[Dataset records]
----
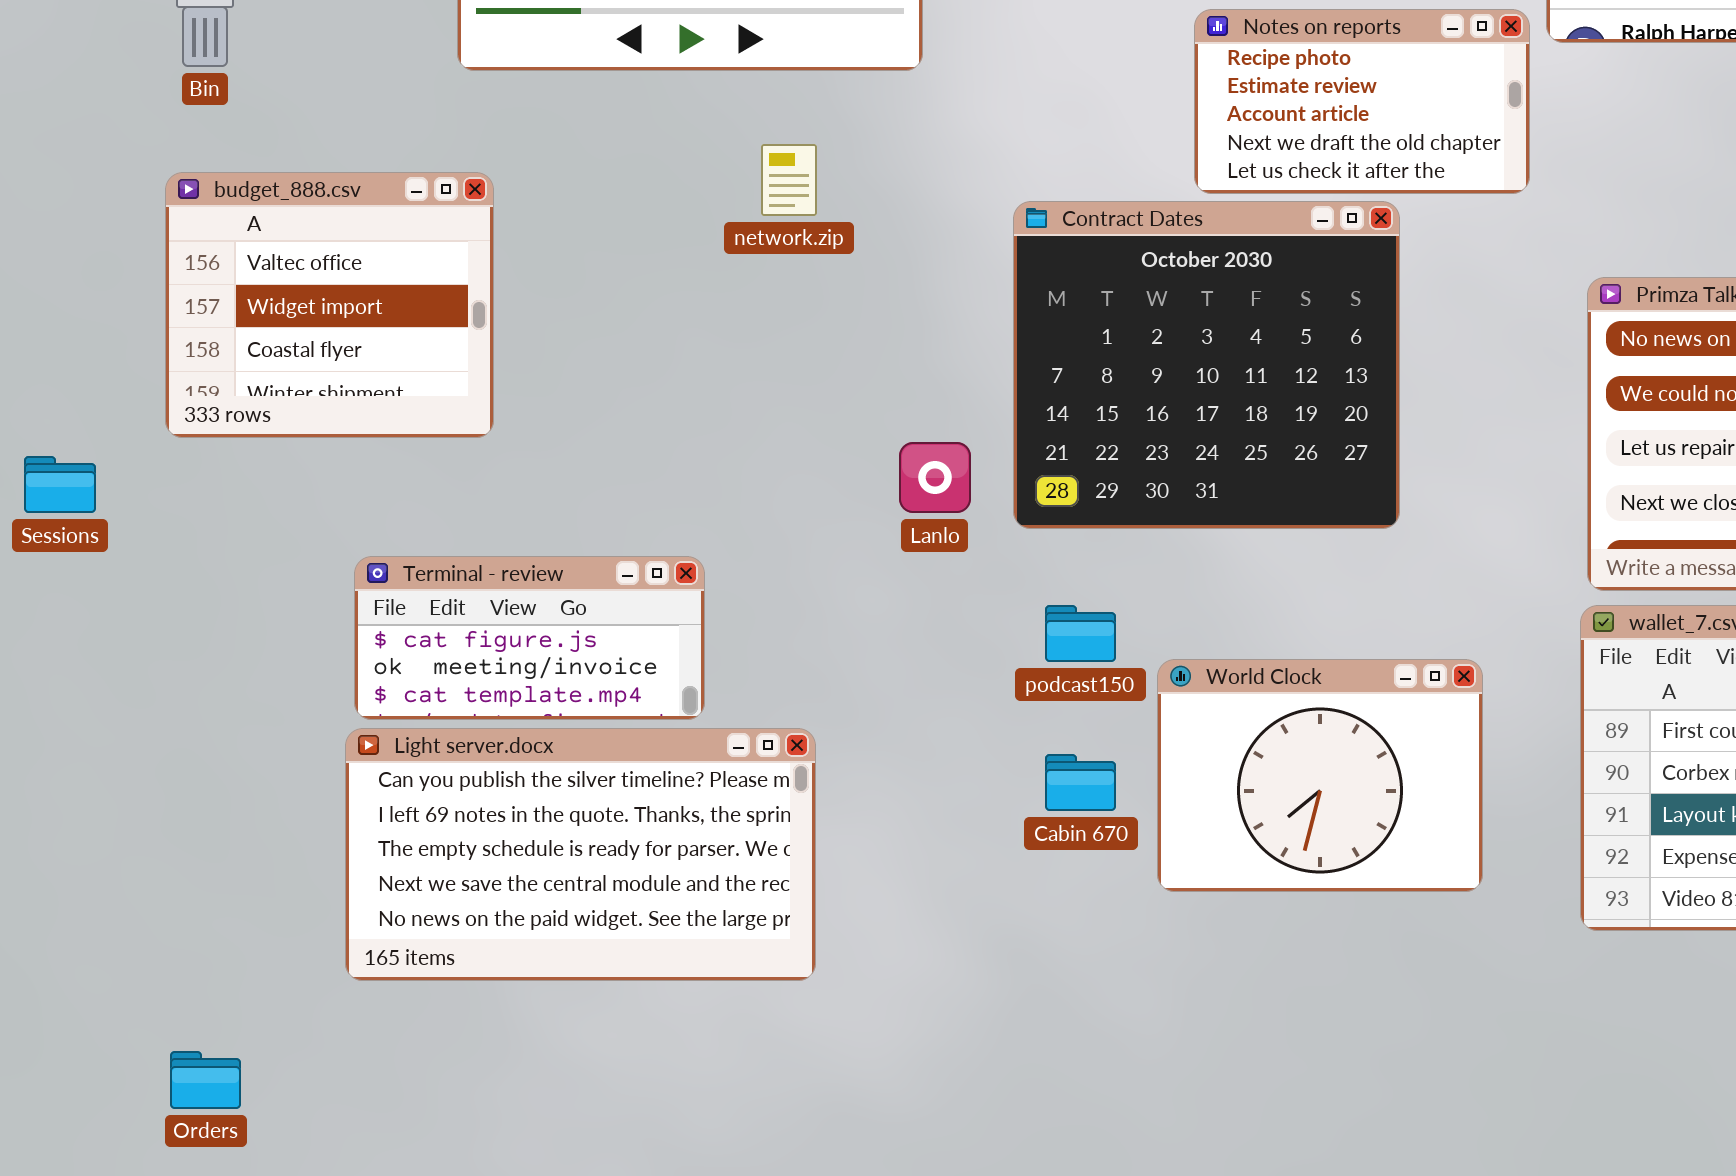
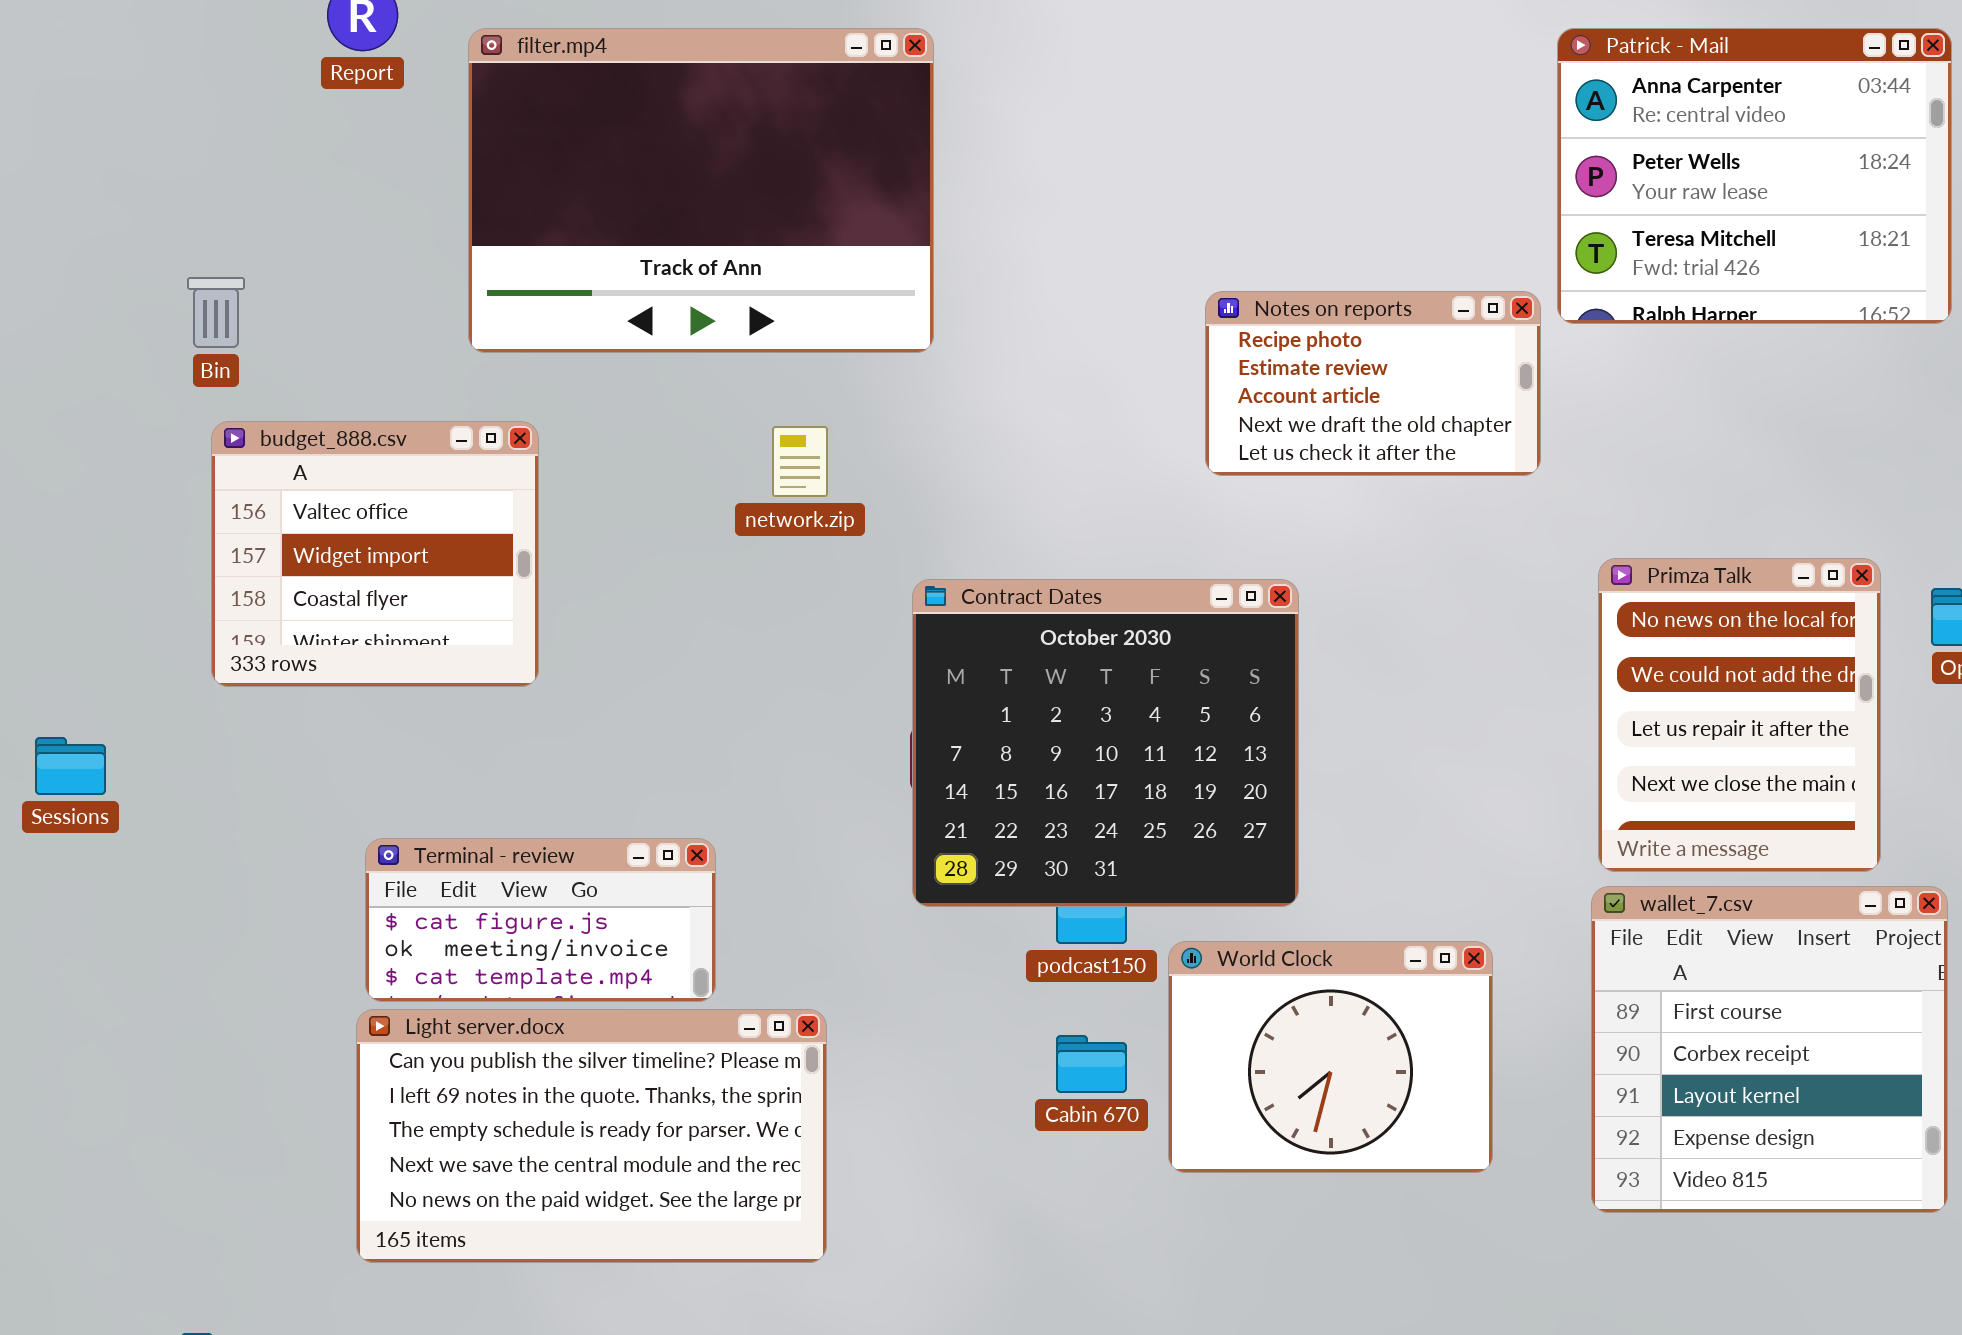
budget_888.csv: [165,172,494,438] -> [211,421,539,687], moved
Contract Dates: [1013,201,1400,529] -> [912,579,1299,907], moved

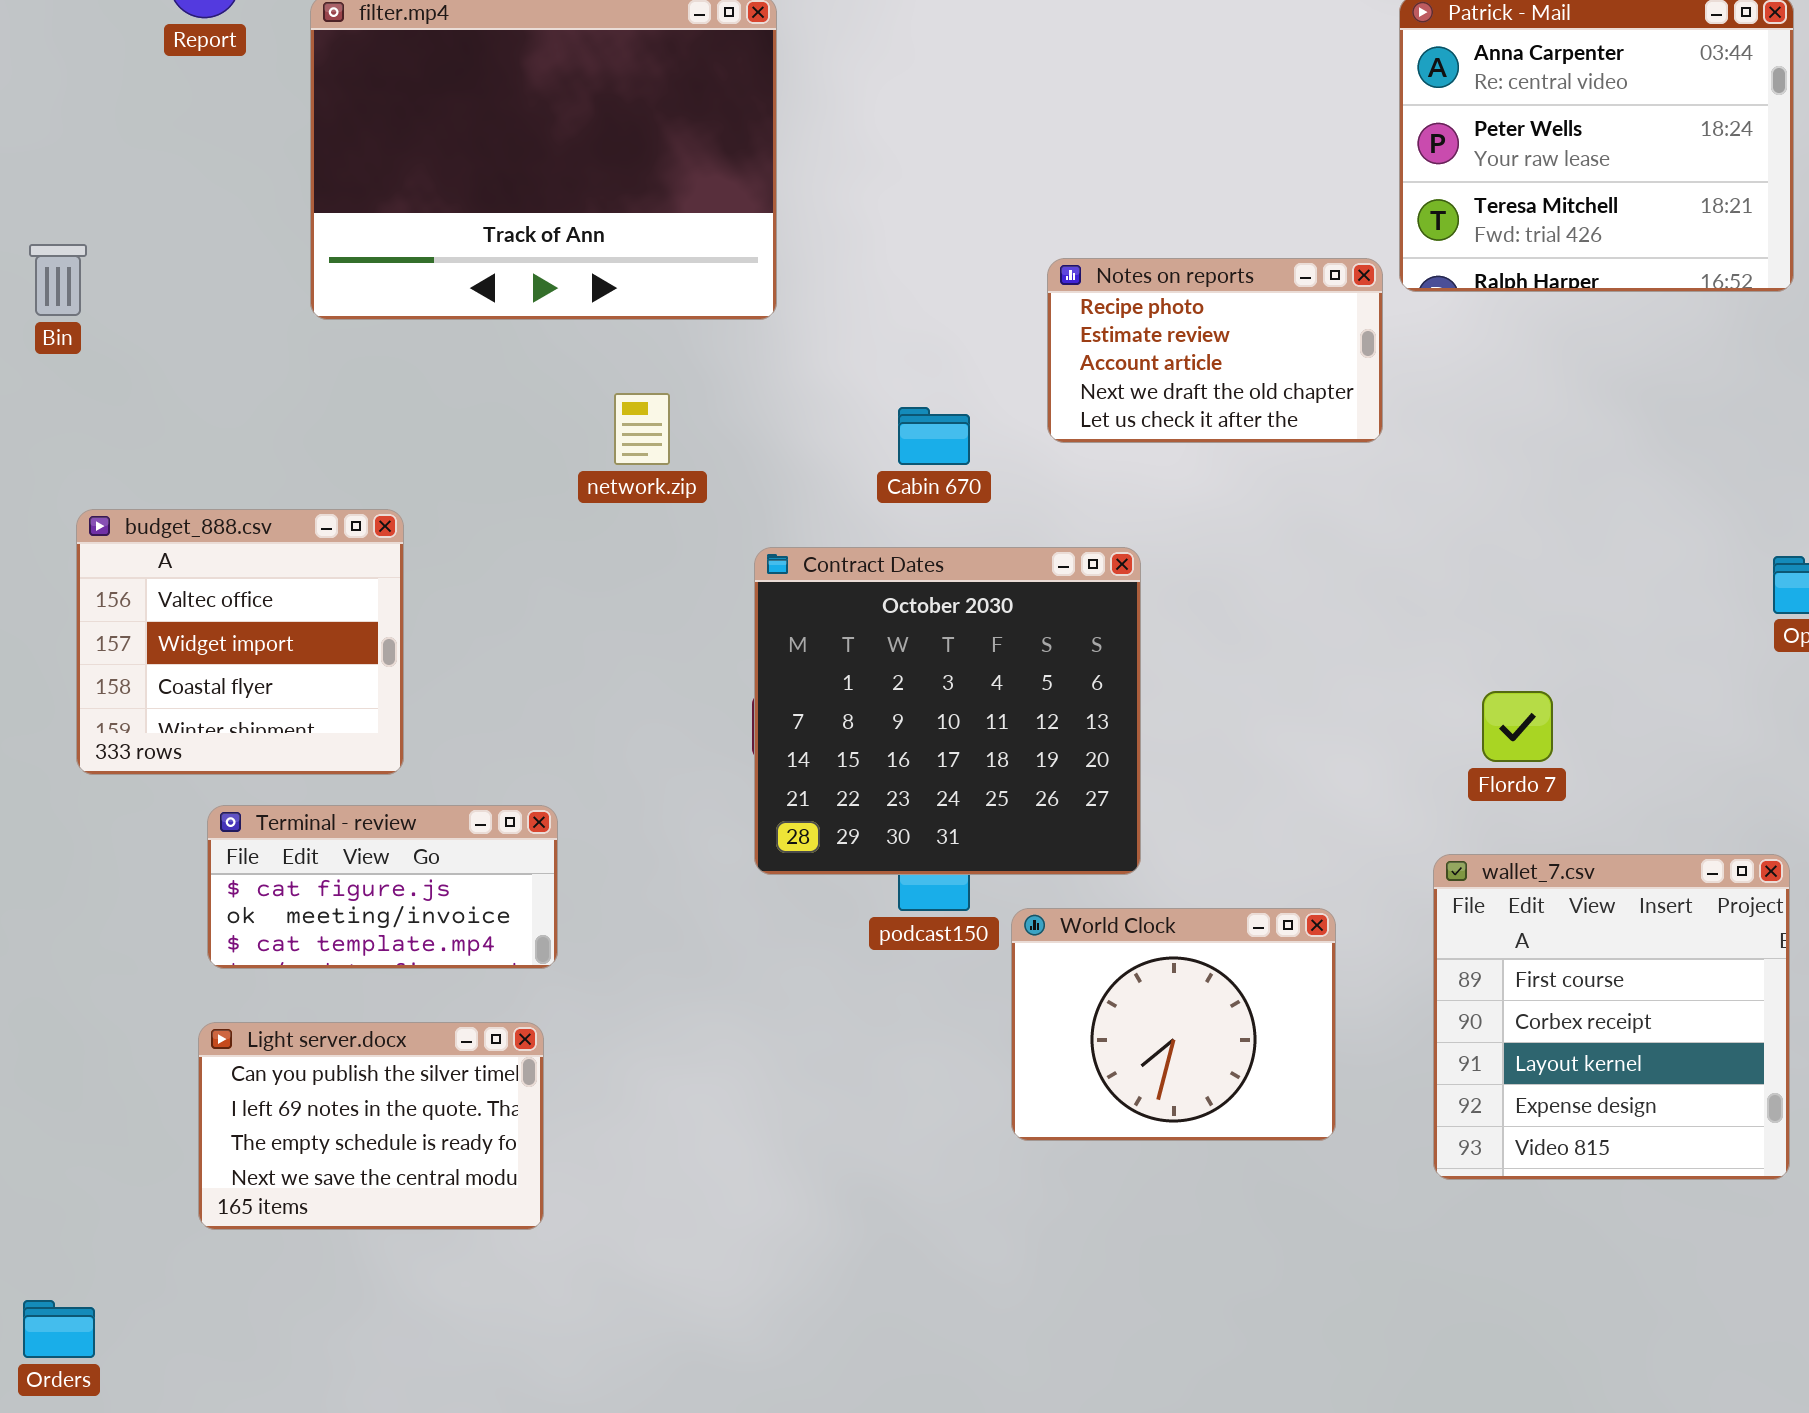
budget_888.csv: [211,421,539,687] -> [76,509,404,775], moved
Primza Talk: [1598,558,1881,872] -> none, closed
Light server.docx: [356,1009,827,1263] -> [198,1022,544,1230], resized
Cabin 670: [1056,1035,1127,1093] -> [898,407,970,465], moved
----
* **Exercise objective**
Check each line of the records above for the word "moved" and report how many lines have it, as a number only.

* **Task response**
4